§ **Problem description**: The whole listing is to be written out again exactly; the pictures are not.

§ **Records for processing**:

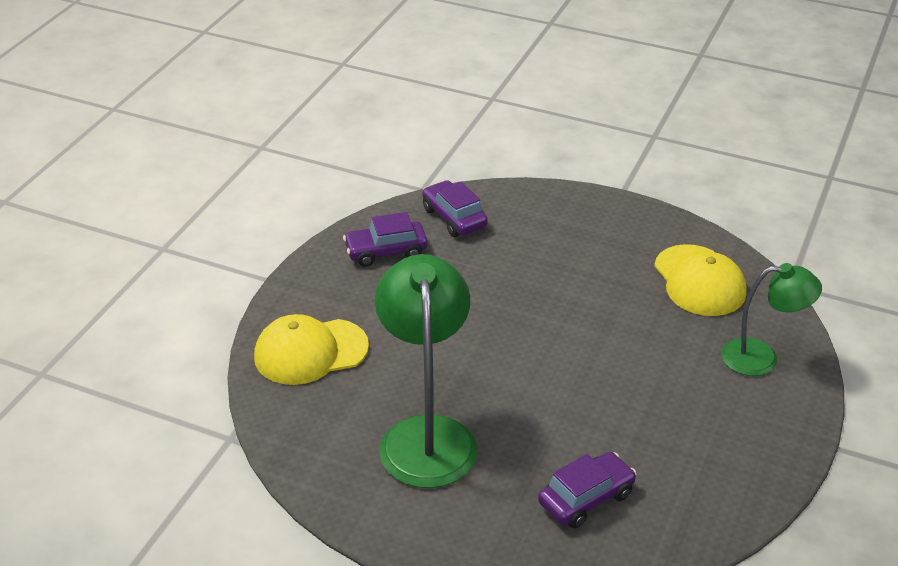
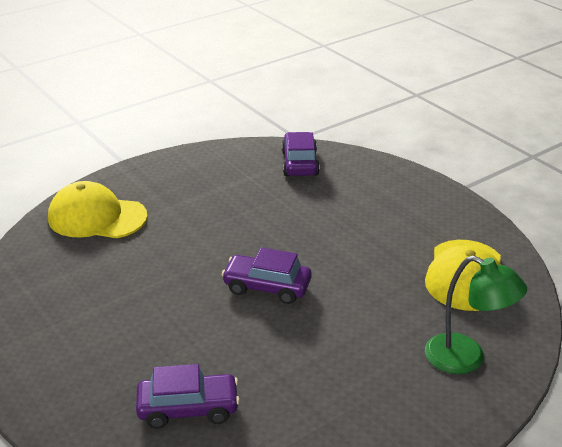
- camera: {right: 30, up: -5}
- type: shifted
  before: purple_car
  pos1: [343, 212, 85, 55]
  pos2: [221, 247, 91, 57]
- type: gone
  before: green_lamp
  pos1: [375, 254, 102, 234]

§ **Response to the task**:
- camera: {right: 30, up: -5}
- type: shifted
  before: purple_car
  pos1: [343, 212, 85, 55]
  pos2: [221, 247, 91, 57]
- type: gone
  before: green_lamp
  pos1: [375, 254, 102, 234]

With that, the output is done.